**WHAT THE EXERCISE ASKS:** Copy down all of the data underneath, exactly as shown.

--- --- ---

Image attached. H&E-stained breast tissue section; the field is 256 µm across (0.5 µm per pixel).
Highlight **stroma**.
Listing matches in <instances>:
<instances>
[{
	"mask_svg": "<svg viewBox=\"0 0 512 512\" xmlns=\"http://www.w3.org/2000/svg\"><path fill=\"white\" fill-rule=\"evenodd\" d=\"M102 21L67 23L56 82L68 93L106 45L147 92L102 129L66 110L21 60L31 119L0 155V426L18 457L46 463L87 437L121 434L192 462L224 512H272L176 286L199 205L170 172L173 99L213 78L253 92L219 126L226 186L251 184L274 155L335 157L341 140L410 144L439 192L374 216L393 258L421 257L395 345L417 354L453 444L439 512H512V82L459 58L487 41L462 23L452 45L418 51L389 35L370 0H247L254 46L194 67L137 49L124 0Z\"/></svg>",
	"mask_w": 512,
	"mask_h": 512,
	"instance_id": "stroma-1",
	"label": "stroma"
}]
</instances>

--- --- ---

**EXERCISE SOLUTION:**
Image attached. H&E-stained breast tissue section; the field is 256 µm across (0.5 µm per pixel).
Highlight **stroma**.
Listing matches in <instances>:
<instances>
[{
	"mask_svg": "<svg viewBox=\"0 0 512 512\" xmlns=\"http://www.w3.org/2000/svg\"><path fill=\"white\" fill-rule=\"evenodd\" d=\"M102 21L67 23L56 82L68 93L106 45L147 92L102 129L66 110L21 60L31 119L0 155V426L18 457L46 463L87 437L121 434L192 462L224 512H272L176 286L199 205L170 172L173 99L213 78L253 92L219 126L226 186L251 184L274 155L335 157L341 140L410 144L439 192L374 216L393 258L421 257L395 345L417 354L453 444L439 512H512V82L459 58L487 41L462 23L452 45L418 51L389 35L370 0H247L254 46L194 67L137 49L124 0Z\"/></svg>",
	"mask_w": 512,
	"mask_h": 512,
	"instance_id": "stroma-1",
	"label": "stroma"
}]
</instances>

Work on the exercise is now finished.